(About this task) Your task is to copy the stretch of lines in the records below that begins with the line containing "red house: 12 -> 13" and ends with the line containing "purple calculator: 4 -> 1", exactly as written, with nothing added.

(Source information)
--- START ---

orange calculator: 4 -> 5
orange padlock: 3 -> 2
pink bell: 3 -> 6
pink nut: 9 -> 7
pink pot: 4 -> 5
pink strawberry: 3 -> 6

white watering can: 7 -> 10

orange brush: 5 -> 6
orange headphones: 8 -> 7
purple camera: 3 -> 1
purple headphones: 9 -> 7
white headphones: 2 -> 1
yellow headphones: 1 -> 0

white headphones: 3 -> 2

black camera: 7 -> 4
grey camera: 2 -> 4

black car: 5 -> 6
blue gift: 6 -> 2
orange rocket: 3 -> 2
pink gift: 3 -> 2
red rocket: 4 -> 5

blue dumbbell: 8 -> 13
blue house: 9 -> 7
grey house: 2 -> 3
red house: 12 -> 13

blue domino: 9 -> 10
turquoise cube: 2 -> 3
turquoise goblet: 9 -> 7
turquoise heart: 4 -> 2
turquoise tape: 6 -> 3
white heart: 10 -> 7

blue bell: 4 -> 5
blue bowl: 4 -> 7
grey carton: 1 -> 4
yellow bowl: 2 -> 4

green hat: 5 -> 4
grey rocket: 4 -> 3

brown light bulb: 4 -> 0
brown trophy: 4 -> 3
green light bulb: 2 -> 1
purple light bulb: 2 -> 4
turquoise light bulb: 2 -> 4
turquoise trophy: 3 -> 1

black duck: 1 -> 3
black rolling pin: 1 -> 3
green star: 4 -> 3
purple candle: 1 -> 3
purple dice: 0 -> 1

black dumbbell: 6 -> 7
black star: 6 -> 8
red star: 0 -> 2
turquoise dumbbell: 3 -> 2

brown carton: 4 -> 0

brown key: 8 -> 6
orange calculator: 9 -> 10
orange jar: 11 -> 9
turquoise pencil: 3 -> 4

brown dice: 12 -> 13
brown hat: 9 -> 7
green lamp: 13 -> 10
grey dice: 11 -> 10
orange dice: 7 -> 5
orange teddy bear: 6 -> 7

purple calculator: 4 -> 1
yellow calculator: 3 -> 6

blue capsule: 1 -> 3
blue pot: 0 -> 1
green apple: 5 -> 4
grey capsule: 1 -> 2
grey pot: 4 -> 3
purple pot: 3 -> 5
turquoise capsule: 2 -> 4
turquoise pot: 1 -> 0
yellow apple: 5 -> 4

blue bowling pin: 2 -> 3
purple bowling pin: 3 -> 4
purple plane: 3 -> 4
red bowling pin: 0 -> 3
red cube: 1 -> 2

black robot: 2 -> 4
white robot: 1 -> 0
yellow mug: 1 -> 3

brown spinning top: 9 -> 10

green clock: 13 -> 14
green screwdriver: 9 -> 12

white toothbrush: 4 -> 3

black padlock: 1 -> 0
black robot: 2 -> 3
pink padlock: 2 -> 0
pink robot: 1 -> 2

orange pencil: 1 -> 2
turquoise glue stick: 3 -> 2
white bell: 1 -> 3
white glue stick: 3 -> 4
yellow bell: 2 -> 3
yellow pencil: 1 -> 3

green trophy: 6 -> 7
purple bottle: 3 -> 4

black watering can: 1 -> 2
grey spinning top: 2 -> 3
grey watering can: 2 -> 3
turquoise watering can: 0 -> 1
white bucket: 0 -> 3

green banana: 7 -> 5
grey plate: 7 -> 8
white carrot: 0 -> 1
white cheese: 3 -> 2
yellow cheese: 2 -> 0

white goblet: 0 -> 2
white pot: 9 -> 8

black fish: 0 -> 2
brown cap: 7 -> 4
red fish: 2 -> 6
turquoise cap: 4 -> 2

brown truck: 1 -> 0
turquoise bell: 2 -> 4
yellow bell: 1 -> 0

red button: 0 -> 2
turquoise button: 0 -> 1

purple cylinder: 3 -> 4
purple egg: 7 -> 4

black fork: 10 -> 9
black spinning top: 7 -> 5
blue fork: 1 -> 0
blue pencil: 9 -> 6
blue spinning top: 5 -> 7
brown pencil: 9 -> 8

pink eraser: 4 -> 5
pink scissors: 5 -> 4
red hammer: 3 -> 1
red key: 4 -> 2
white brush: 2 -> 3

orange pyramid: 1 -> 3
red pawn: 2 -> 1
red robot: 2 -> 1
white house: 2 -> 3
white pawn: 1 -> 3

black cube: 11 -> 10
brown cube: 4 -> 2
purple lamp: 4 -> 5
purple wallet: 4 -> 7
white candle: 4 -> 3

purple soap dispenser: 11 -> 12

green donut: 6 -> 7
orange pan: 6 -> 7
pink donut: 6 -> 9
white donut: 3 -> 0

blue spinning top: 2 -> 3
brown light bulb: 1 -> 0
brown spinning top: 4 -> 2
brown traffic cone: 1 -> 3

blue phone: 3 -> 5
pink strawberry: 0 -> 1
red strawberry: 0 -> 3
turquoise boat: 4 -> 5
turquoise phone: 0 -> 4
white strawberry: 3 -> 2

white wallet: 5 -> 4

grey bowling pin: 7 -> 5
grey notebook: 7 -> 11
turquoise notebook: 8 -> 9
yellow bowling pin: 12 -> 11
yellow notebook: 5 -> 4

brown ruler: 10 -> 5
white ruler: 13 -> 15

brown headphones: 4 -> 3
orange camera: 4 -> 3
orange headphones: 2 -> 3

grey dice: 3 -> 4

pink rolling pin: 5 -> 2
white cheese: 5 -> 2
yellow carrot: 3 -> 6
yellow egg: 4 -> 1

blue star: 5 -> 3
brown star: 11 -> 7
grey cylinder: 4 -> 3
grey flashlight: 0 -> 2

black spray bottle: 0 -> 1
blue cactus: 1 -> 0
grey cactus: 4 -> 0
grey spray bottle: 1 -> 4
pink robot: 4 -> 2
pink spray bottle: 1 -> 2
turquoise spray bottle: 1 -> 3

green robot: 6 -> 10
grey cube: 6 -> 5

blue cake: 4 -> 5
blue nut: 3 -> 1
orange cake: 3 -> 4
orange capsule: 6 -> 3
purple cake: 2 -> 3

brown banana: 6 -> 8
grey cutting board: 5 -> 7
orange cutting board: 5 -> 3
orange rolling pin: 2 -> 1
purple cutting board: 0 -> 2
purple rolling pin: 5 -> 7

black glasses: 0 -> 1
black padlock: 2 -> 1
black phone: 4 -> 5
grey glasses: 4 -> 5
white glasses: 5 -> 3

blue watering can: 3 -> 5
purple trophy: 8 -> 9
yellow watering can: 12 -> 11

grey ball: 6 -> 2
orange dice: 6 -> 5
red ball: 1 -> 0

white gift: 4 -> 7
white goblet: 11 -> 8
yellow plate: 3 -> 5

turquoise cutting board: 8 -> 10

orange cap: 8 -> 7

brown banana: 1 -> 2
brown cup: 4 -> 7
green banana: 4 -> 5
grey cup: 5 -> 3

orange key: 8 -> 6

--- END ---

(Result of this exercise)
red house: 12 -> 13

blue domino: 9 -> 10
turquoise cube: 2 -> 3
turquoise goblet: 9 -> 7
turquoise heart: 4 -> 2
turquoise tape: 6 -> 3
white heart: 10 -> 7

blue bell: 4 -> 5
blue bowl: 4 -> 7
grey carton: 1 -> 4
yellow bowl: 2 -> 4

green hat: 5 -> 4
grey rocket: 4 -> 3

brown light bulb: 4 -> 0
brown trophy: 4 -> 3
green light bulb: 2 -> 1
purple light bulb: 2 -> 4
turquoise light bulb: 2 -> 4
turquoise trophy: 3 -> 1

black duck: 1 -> 3
black rolling pin: 1 -> 3
green star: 4 -> 3
purple candle: 1 -> 3
purple dice: 0 -> 1

black dumbbell: 6 -> 7
black star: 6 -> 8
red star: 0 -> 2
turquoise dumbbell: 3 -> 2

brown carton: 4 -> 0

brown key: 8 -> 6
orange calculator: 9 -> 10
orange jar: 11 -> 9
turquoise pencil: 3 -> 4

brown dice: 12 -> 13
brown hat: 9 -> 7
green lamp: 13 -> 10
grey dice: 11 -> 10
orange dice: 7 -> 5
orange teddy bear: 6 -> 7

purple calculator: 4 -> 1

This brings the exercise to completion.